Given records Block Start

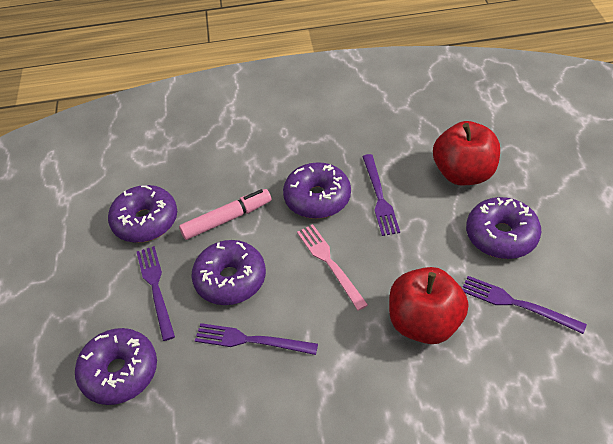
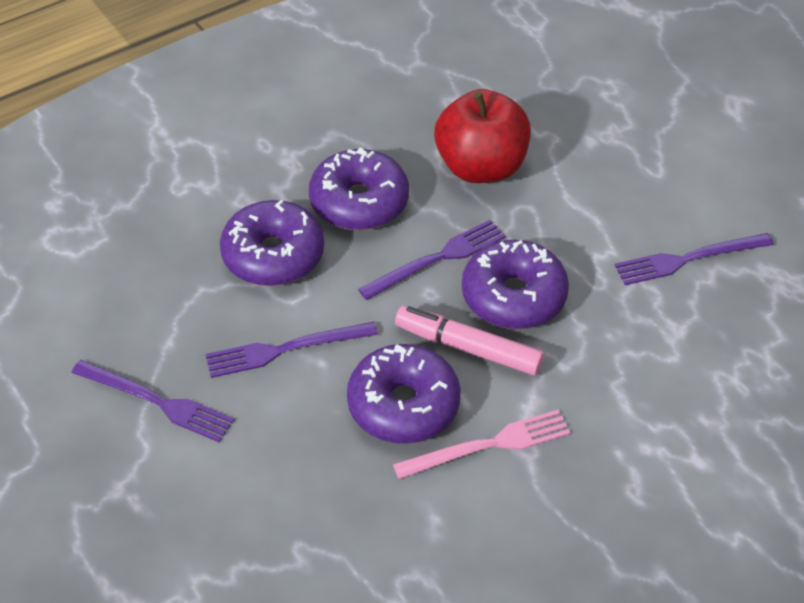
purple donut: 5 -> 4
red apple: 2 -> 1

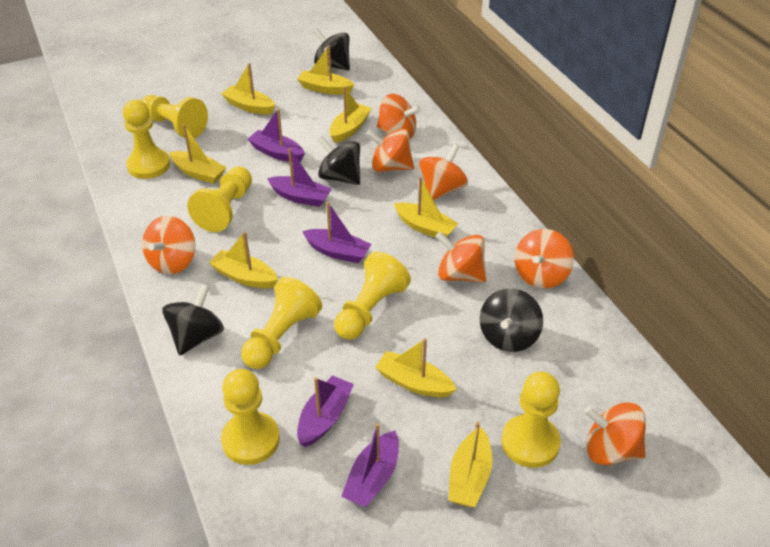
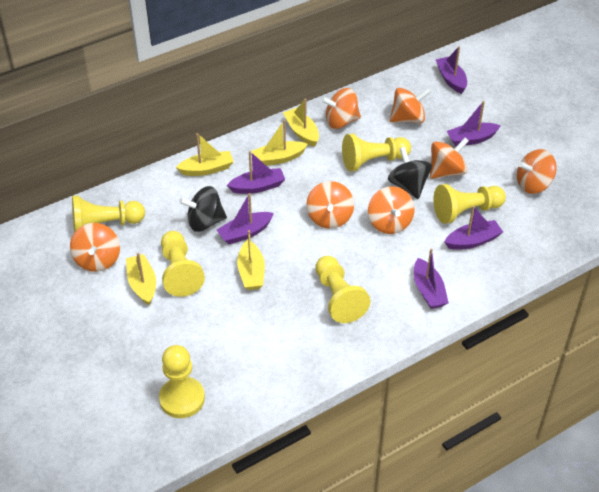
black spinning top: 4 -> 2
purple boat: 5 -> 6
yellow boat: 8 -> 5
yellow pawn: 7 -> 6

Given records Block End

__The task__
Starting with the top line, write out all the data above exactly; keep the pictures out.

__Result of the task__
purple donut: 5 -> 4
red apple: 2 -> 1

black spinning top: 4 -> 2
purple boat: 5 -> 6
yellow boat: 8 -> 5
yellow pawn: 7 -> 6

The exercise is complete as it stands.